══ DATA TO PROCESS
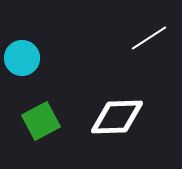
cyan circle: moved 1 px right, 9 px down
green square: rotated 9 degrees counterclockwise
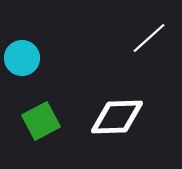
white line: rotated 9 degrees counterclockwise
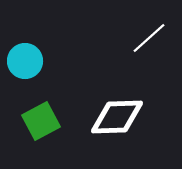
cyan circle: moved 3 px right, 3 px down
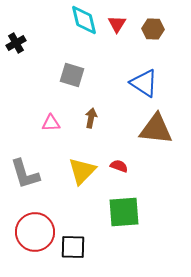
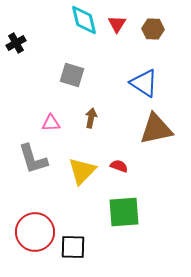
brown triangle: rotated 18 degrees counterclockwise
gray L-shape: moved 8 px right, 15 px up
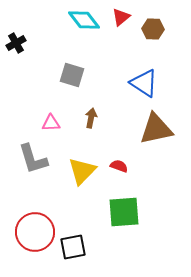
cyan diamond: rotated 24 degrees counterclockwise
red triangle: moved 4 px right, 7 px up; rotated 18 degrees clockwise
black square: rotated 12 degrees counterclockwise
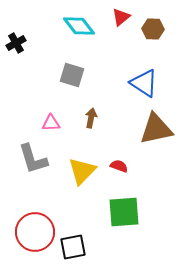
cyan diamond: moved 5 px left, 6 px down
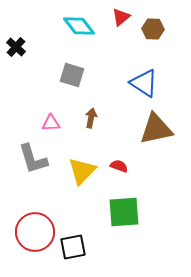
black cross: moved 4 px down; rotated 18 degrees counterclockwise
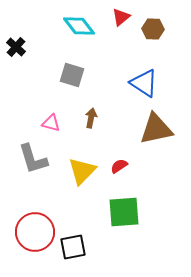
pink triangle: rotated 18 degrees clockwise
red semicircle: rotated 54 degrees counterclockwise
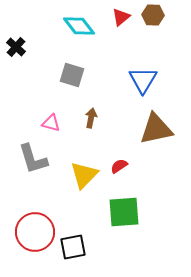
brown hexagon: moved 14 px up
blue triangle: moved 1 px left, 3 px up; rotated 28 degrees clockwise
yellow triangle: moved 2 px right, 4 px down
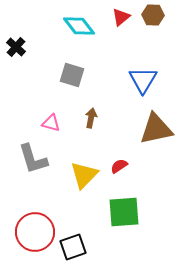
black square: rotated 8 degrees counterclockwise
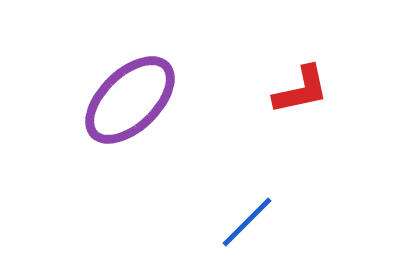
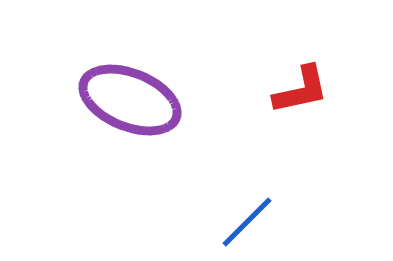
purple ellipse: rotated 66 degrees clockwise
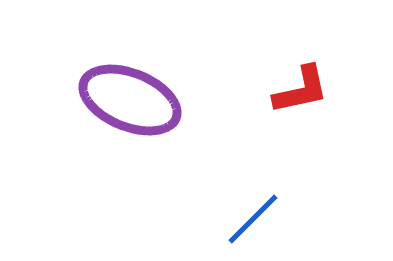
blue line: moved 6 px right, 3 px up
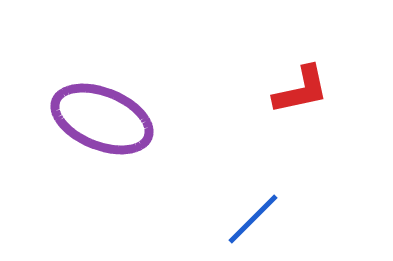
purple ellipse: moved 28 px left, 19 px down
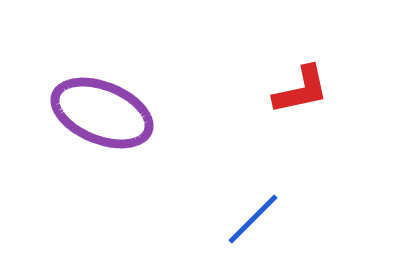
purple ellipse: moved 6 px up
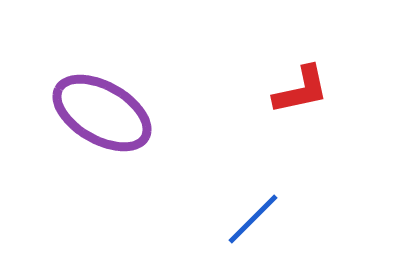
purple ellipse: rotated 8 degrees clockwise
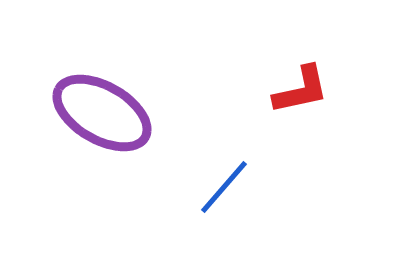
blue line: moved 29 px left, 32 px up; rotated 4 degrees counterclockwise
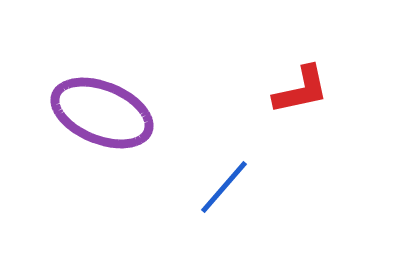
purple ellipse: rotated 8 degrees counterclockwise
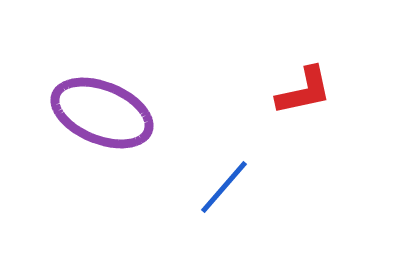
red L-shape: moved 3 px right, 1 px down
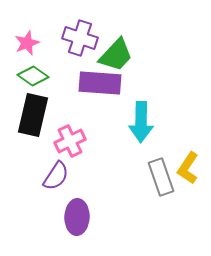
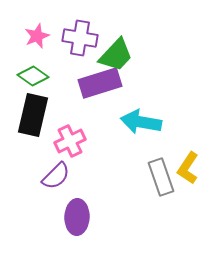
purple cross: rotated 8 degrees counterclockwise
pink star: moved 10 px right, 7 px up
purple rectangle: rotated 21 degrees counterclockwise
cyan arrow: rotated 99 degrees clockwise
purple semicircle: rotated 12 degrees clockwise
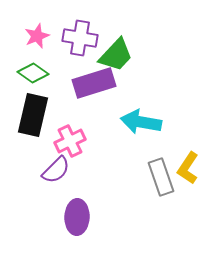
green diamond: moved 3 px up
purple rectangle: moved 6 px left
purple semicircle: moved 6 px up
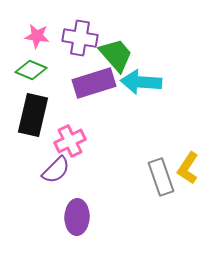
pink star: rotated 30 degrees clockwise
green trapezoid: rotated 84 degrees counterclockwise
green diamond: moved 2 px left, 3 px up; rotated 12 degrees counterclockwise
cyan arrow: moved 40 px up; rotated 6 degrees counterclockwise
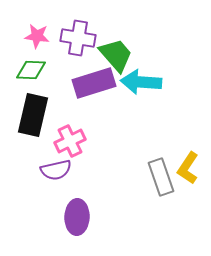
purple cross: moved 2 px left
green diamond: rotated 20 degrees counterclockwise
purple semicircle: rotated 32 degrees clockwise
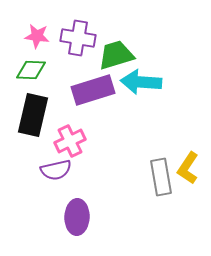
green trapezoid: rotated 66 degrees counterclockwise
purple rectangle: moved 1 px left, 7 px down
gray rectangle: rotated 9 degrees clockwise
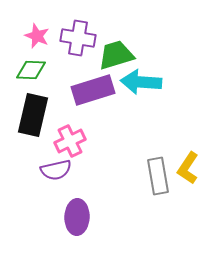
pink star: rotated 15 degrees clockwise
gray rectangle: moved 3 px left, 1 px up
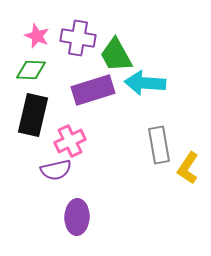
green trapezoid: rotated 102 degrees counterclockwise
cyan arrow: moved 4 px right, 1 px down
gray rectangle: moved 1 px right, 31 px up
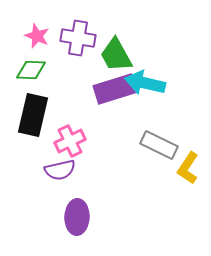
cyan arrow: rotated 9 degrees clockwise
purple rectangle: moved 22 px right, 1 px up
gray rectangle: rotated 54 degrees counterclockwise
purple semicircle: moved 4 px right
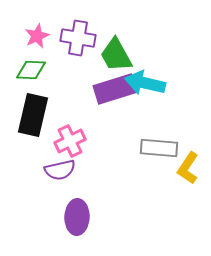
pink star: rotated 25 degrees clockwise
gray rectangle: moved 3 px down; rotated 21 degrees counterclockwise
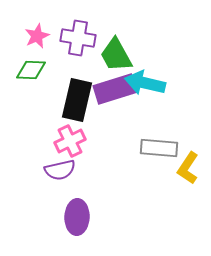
black rectangle: moved 44 px right, 15 px up
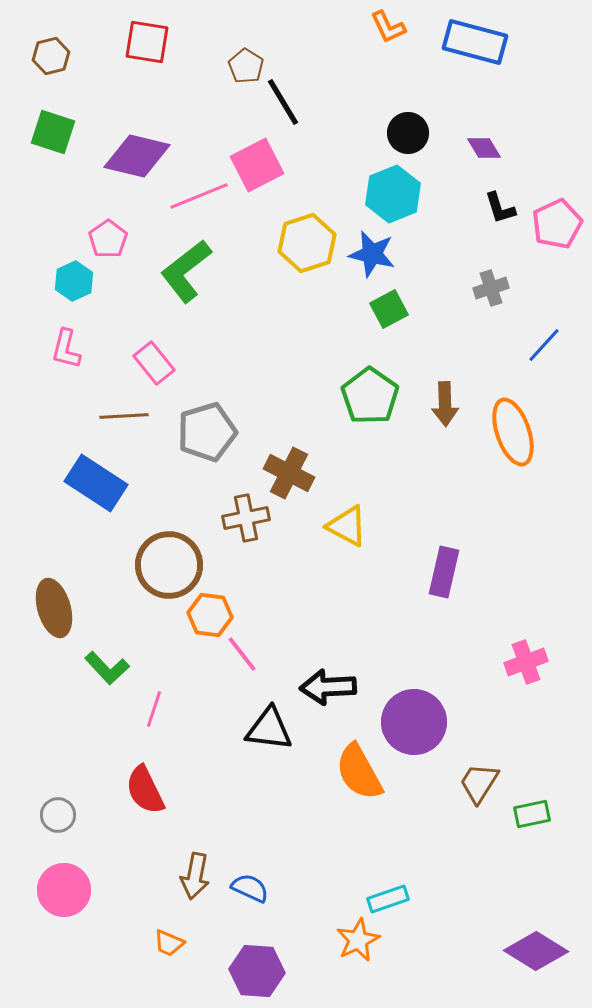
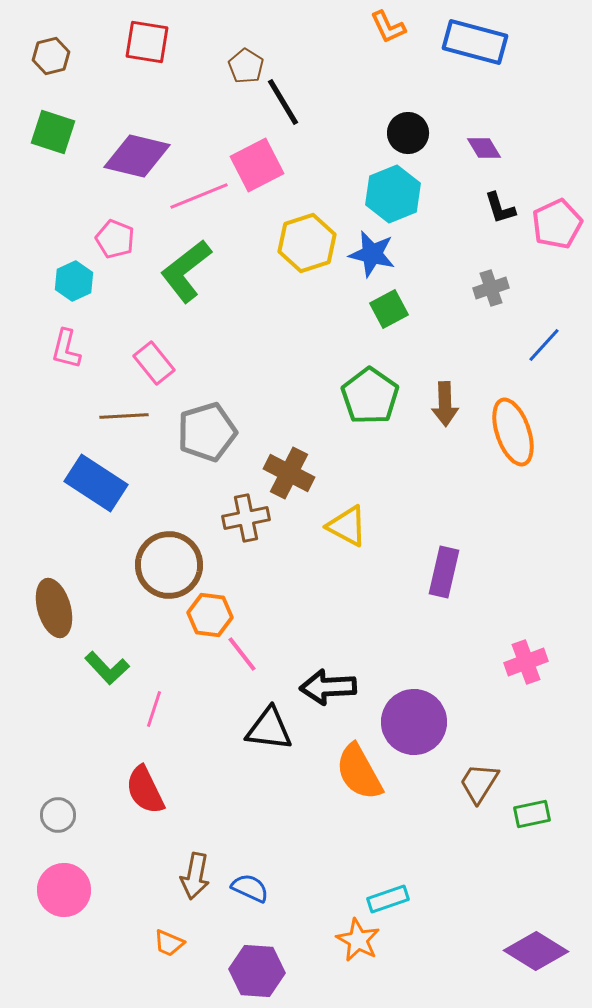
pink pentagon at (108, 239): moved 7 px right; rotated 15 degrees counterclockwise
orange star at (358, 940): rotated 18 degrees counterclockwise
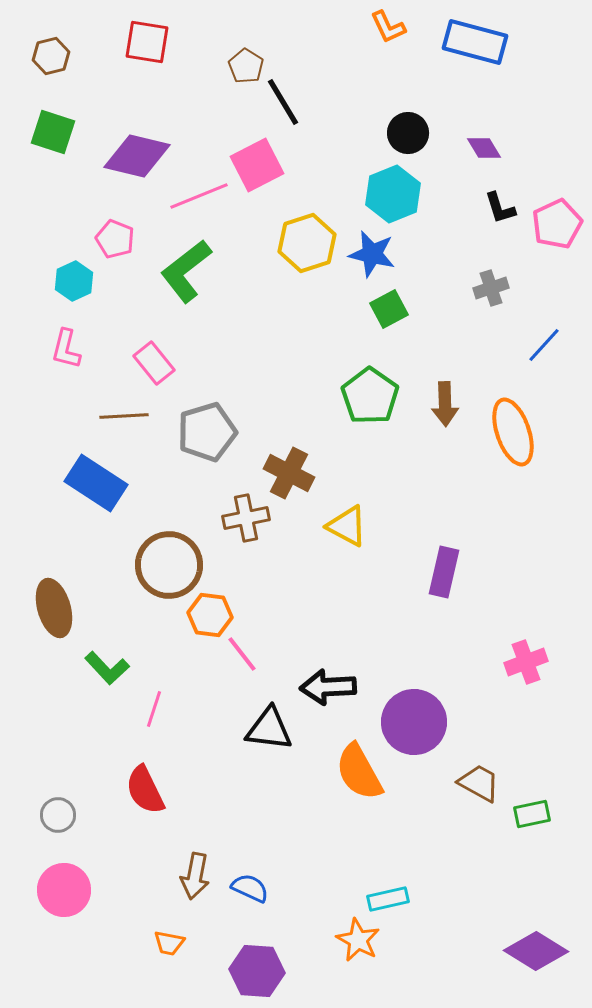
brown trapezoid at (479, 783): rotated 87 degrees clockwise
cyan rectangle at (388, 899): rotated 6 degrees clockwise
orange trapezoid at (169, 943): rotated 12 degrees counterclockwise
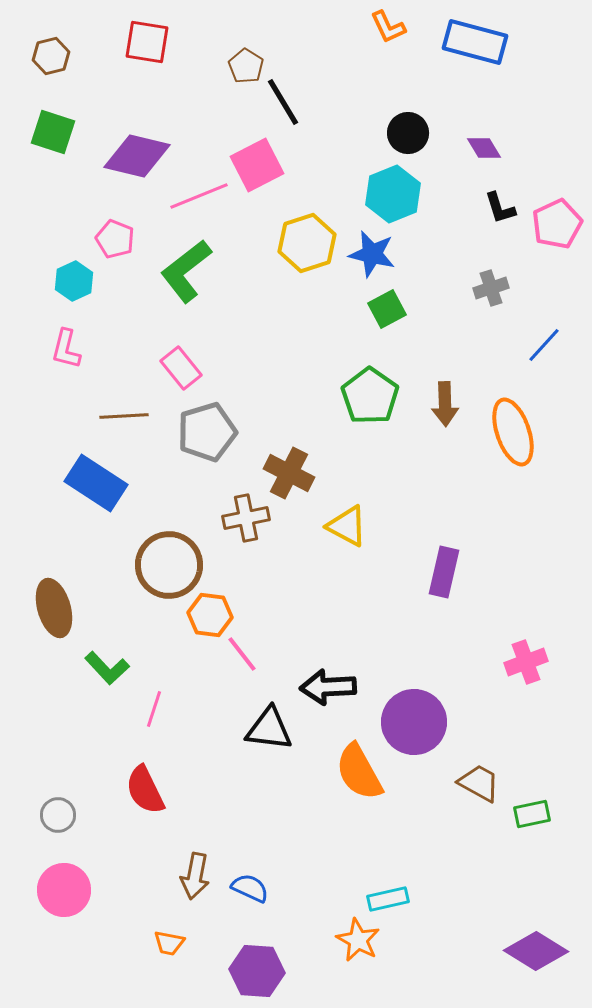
green square at (389, 309): moved 2 px left
pink rectangle at (154, 363): moved 27 px right, 5 px down
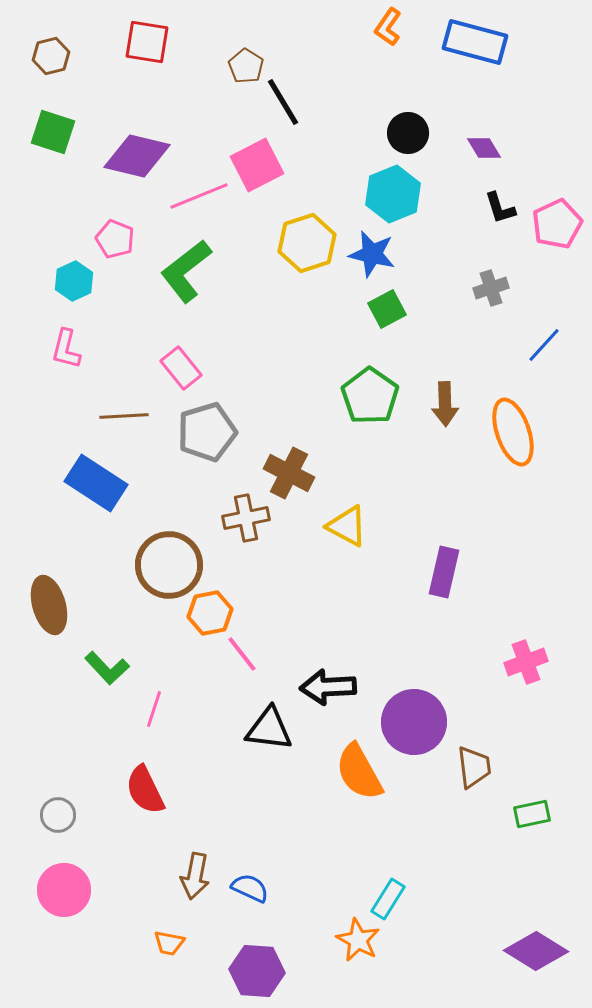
orange L-shape at (388, 27): rotated 60 degrees clockwise
brown ellipse at (54, 608): moved 5 px left, 3 px up
orange hexagon at (210, 615): moved 2 px up; rotated 18 degrees counterclockwise
brown trapezoid at (479, 783): moved 5 px left, 16 px up; rotated 54 degrees clockwise
cyan rectangle at (388, 899): rotated 45 degrees counterclockwise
════
### EXERCISE DETAILS
Reproduce word for word the lines from the start of the records through the line containing "purple semicircle: moved 6 px up", leaving out the pictures.

### TASK OUTPUT
cyan circle: moved 1 px right, 9 px down
green square: rotated 9 degrees counterclockwise
white line: rotated 9 degrees counterclockwise
cyan circle: moved 3 px right, 3 px down
brown triangle: rotated 18 degrees counterclockwise
gray L-shape: moved 8 px right, 15 px up
cyan diamond: rotated 24 degrees counterclockwise
red triangle: moved 4 px right, 7 px up; rotated 18 degrees clockwise
black square: rotated 12 degrees counterclockwise
cyan diamond: moved 5 px left, 6 px down
black cross: moved 4 px down; rotated 18 degrees counterclockwise
pink triangle: rotated 18 degrees clockwise
red semicircle: rotated 54 degrees counterclockwise
brown hexagon: moved 14 px up
blue triangle: moved 1 px left, 3 px up; rotated 28 degrees clockwise
yellow triangle: moved 2 px right, 4 px down
black square: rotated 8 degrees counterclockwise
purple ellipse: rotated 66 degrees clockwise
blue line: moved 6 px right, 3 px up
purple ellipse: moved 28 px left, 19 px down
purple ellipse: moved 6 px up
purple ellipse: rotated 8 degrees clockwise
blue line: moved 29 px left, 32 px up; rotated 4 degrees counterclockwise
purple ellipse: rotated 8 degrees counterclockwise
red L-shape: moved 3 px right, 1 px down
purple cross: rotated 8 degrees counterclockwise
pink star: moved 10 px right, 7 px up
purple rectangle: rotated 21 degrees counterclockwise
cyan arrow: rotated 99 degrees clockwise
purple semicircle: rotated 12 degrees clockwise
green diamond: moved 3 px up
purple rectangle: moved 6 px left
purple semicircle: moved 6 px up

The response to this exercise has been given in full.